───── Records provided ─────

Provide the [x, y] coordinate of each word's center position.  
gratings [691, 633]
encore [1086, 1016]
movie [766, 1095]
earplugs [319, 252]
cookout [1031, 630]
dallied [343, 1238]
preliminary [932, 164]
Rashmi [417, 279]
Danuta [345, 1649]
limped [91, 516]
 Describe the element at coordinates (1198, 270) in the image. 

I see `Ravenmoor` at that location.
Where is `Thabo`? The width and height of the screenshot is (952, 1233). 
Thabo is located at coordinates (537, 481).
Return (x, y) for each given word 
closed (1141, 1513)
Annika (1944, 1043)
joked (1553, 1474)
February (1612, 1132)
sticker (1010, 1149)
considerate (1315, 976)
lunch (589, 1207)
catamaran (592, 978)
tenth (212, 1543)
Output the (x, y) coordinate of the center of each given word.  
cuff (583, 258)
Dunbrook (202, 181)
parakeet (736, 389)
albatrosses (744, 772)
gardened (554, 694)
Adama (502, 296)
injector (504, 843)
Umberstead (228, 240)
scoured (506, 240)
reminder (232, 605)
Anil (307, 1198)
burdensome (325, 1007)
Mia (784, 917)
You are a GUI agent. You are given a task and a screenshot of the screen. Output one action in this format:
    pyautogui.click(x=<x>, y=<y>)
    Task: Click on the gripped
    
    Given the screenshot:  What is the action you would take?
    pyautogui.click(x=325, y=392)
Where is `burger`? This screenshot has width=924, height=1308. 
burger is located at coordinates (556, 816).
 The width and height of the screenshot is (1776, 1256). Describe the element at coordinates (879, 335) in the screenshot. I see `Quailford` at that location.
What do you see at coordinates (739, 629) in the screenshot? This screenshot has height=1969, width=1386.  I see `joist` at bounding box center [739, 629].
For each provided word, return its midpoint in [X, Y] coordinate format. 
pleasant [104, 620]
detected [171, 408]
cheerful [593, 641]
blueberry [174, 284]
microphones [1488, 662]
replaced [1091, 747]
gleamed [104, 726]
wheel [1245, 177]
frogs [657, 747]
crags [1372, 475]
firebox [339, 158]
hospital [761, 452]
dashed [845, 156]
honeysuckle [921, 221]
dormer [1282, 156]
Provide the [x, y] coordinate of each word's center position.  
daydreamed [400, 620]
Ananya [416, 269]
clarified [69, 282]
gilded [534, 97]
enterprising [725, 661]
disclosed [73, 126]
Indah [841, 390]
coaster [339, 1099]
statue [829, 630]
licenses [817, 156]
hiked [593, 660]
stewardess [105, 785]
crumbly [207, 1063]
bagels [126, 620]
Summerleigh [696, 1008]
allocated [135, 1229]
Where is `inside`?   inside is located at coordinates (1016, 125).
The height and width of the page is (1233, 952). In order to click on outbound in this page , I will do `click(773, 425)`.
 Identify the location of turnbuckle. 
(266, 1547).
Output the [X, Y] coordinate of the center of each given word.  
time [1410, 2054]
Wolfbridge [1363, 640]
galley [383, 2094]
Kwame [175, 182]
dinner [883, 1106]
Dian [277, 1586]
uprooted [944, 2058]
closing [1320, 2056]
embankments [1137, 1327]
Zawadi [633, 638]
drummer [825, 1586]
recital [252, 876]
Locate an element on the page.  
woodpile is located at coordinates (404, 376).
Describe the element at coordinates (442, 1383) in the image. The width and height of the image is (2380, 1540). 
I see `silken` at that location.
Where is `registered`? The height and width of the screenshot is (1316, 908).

─────

> Requirements: Reproduce word for word the lines from the one with "closing [1320, 2056]" through the end of the entries, both ends included.

> Response to the task:
closing [1320, 2056]
embankments [1137, 1327]
Zawadi [633, 638]
drummer [825, 1586]
recital [252, 876]
Locate an element on the page.  
woodpile is located at coordinates (404, 376).
Describe the element at coordinates (442, 1383) in the image. The width and height of the image is (2380, 1540). 
I see `silken` at that location.
Where is `registered`? The height and width of the screenshot is (1316, 908).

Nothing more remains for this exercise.